-- Exercise details --
Your answer must be an exact copy of the records below, with no pictures in it.

Revision tracking records
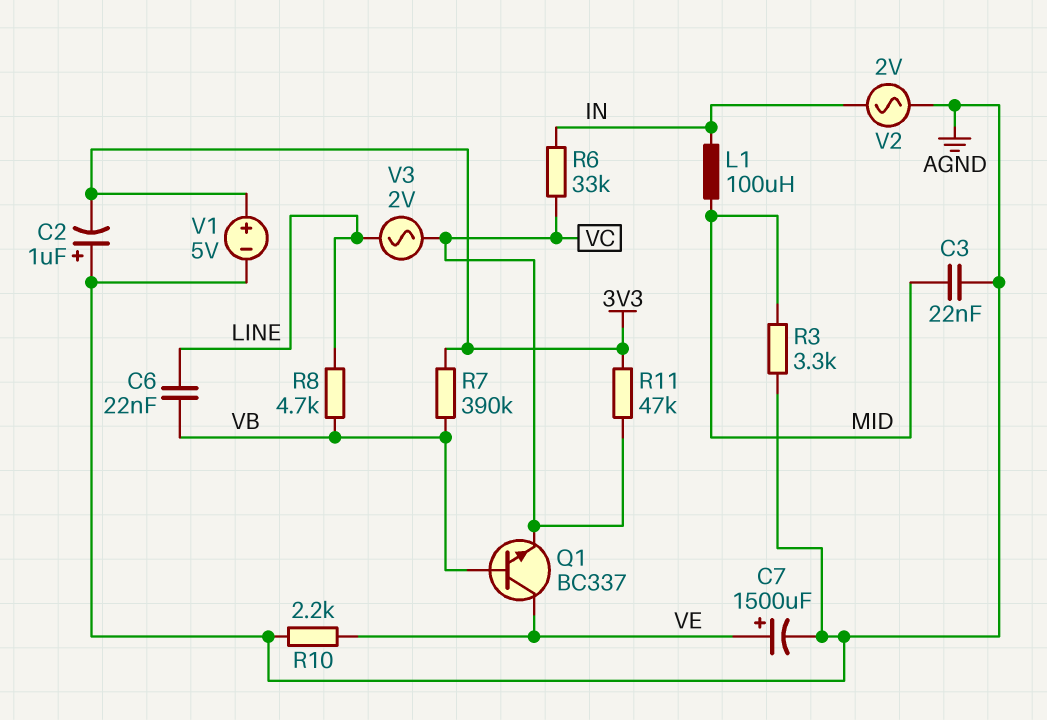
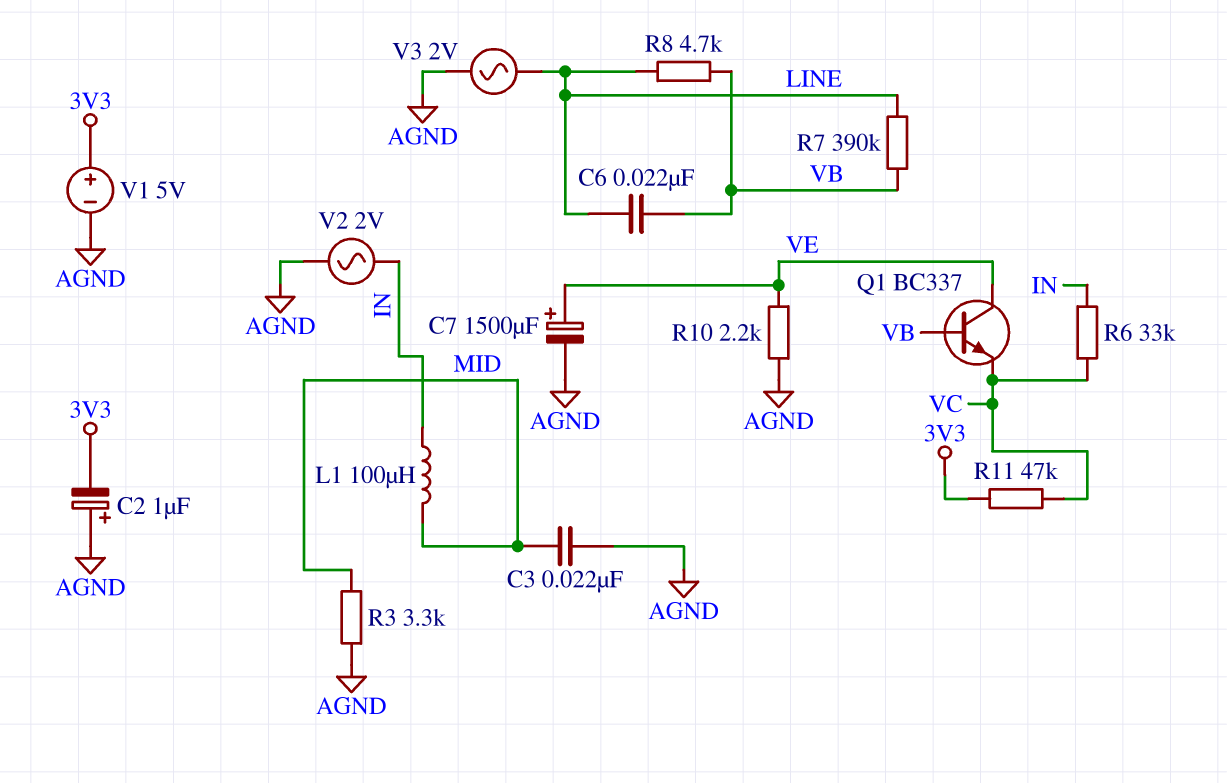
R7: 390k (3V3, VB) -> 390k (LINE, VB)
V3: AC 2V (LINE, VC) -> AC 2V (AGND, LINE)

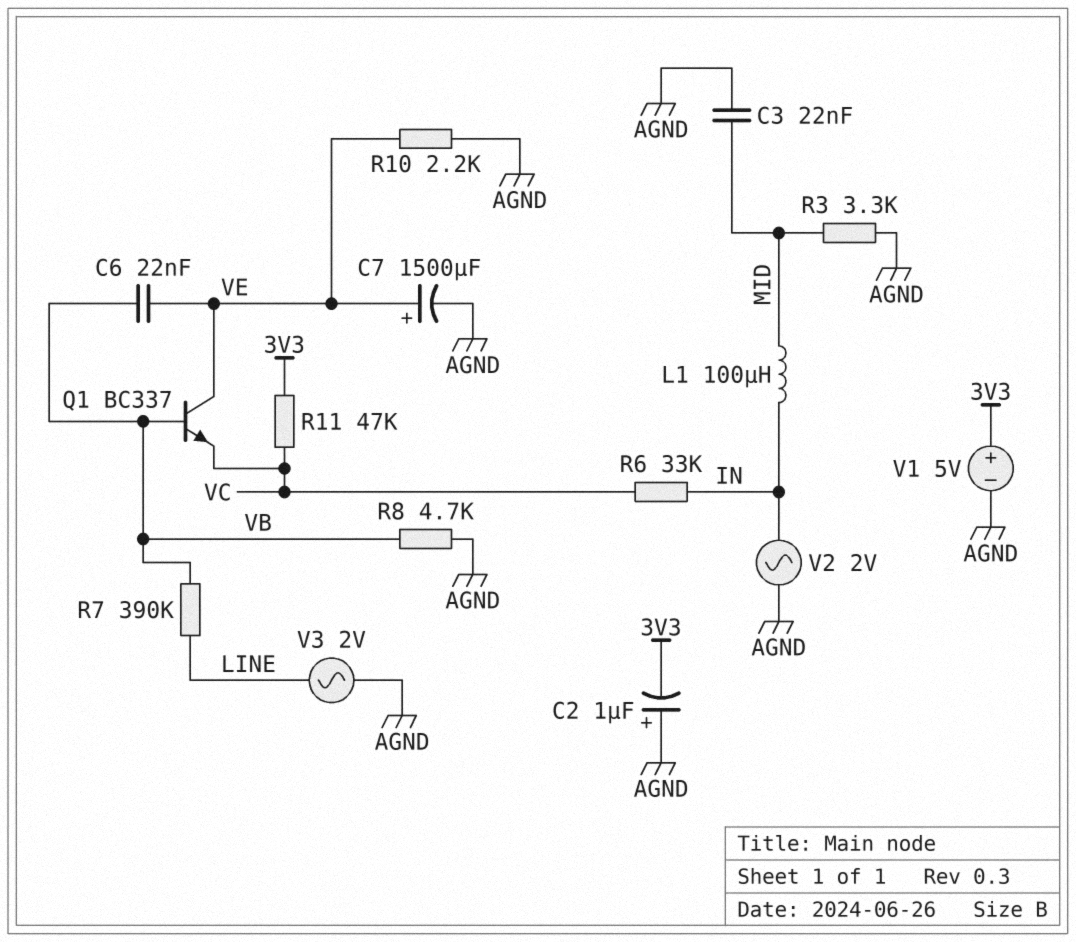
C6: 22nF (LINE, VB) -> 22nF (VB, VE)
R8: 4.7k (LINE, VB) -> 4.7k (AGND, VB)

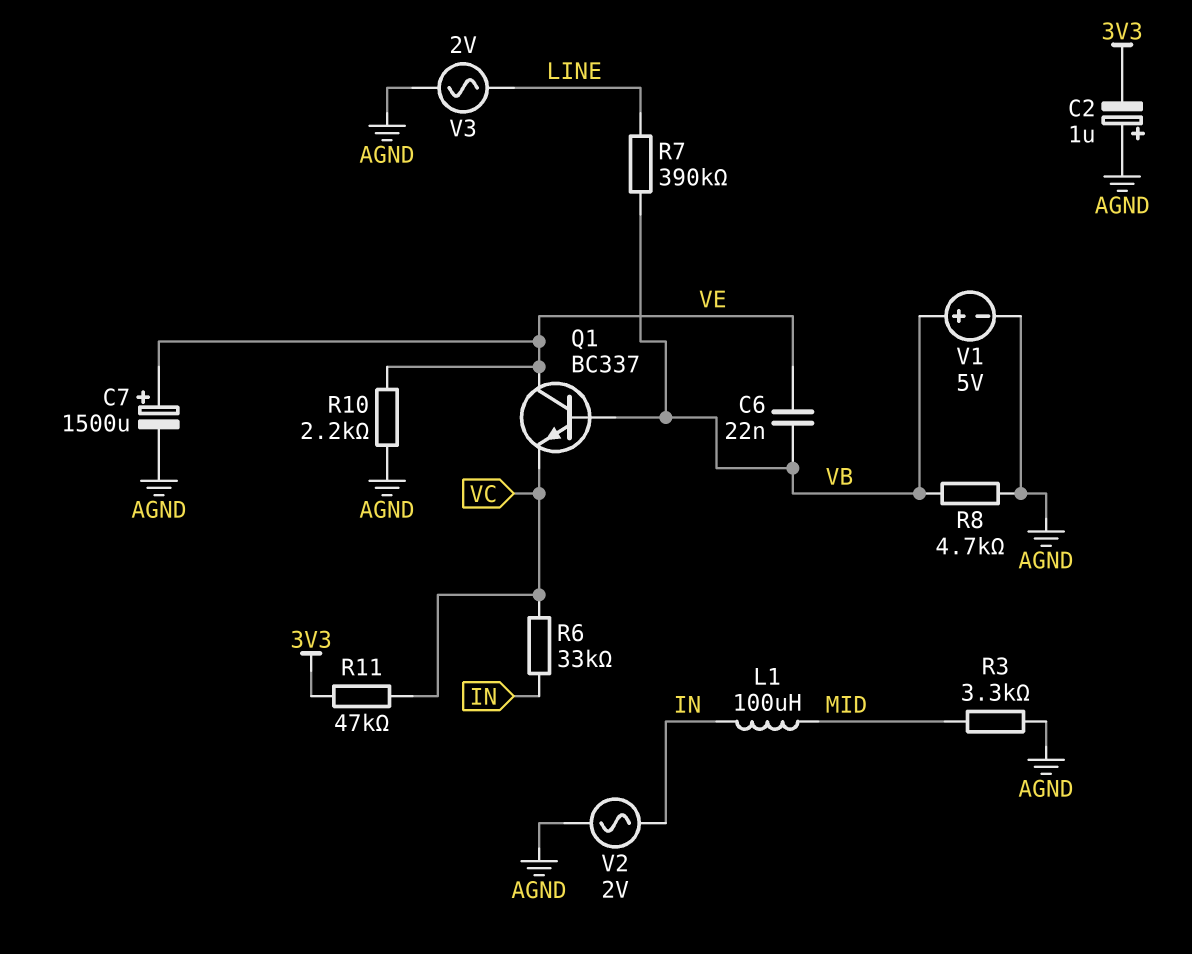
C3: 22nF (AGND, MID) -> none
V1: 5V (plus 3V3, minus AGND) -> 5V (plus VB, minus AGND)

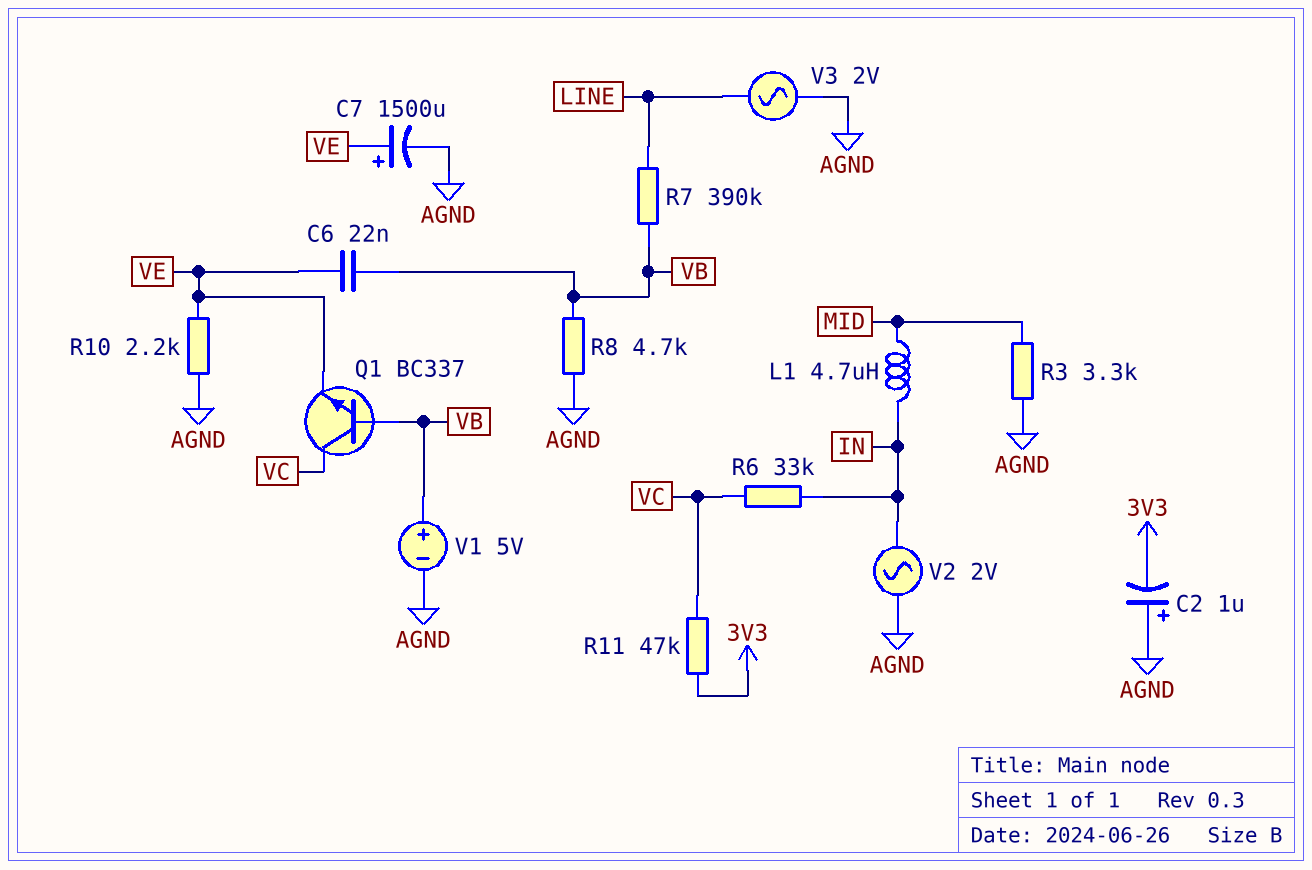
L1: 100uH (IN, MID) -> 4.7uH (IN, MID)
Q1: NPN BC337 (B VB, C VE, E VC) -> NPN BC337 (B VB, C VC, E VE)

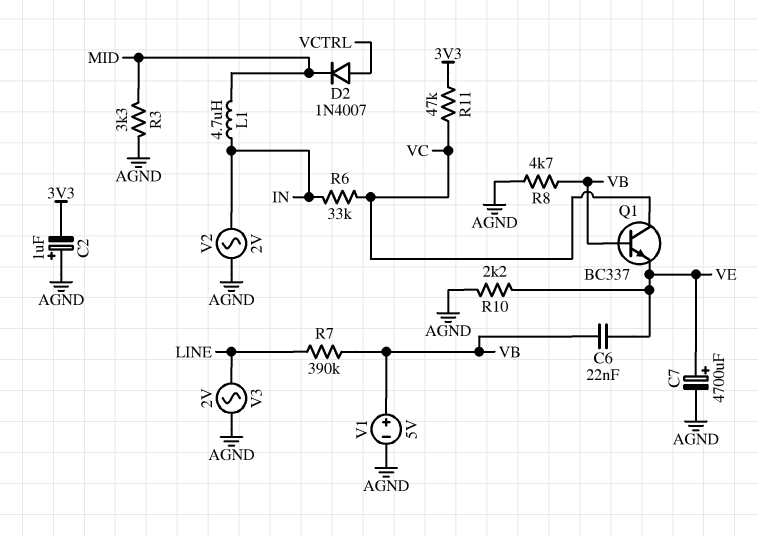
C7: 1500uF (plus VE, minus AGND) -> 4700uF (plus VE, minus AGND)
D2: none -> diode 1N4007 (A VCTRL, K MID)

-- Your response --
R7: 390k (3V3, VB) -> 390k (LINE, VB)
V3: AC 2V (LINE, VC) -> AC 2V (AGND, LINE)

C6: 22nF (LINE, VB) -> 22nF (VB, VE)
R8: 4.7k (LINE, VB) -> 4.7k (AGND, VB)

C3: 22nF (AGND, MID) -> none
V1: 5V (plus 3V3, minus AGND) -> 5V (plus VB, minus AGND)

L1: 100uH (IN, MID) -> 4.7uH (IN, MID)
Q1: NPN BC337 (B VB, C VE, E VC) -> NPN BC337 (B VB, C VC, E VE)

C7: 1500uF (plus VE, minus AGND) -> 4700uF (plus VE, minus AGND)
D2: none -> diode 1N4007 (A VCTRL, K MID)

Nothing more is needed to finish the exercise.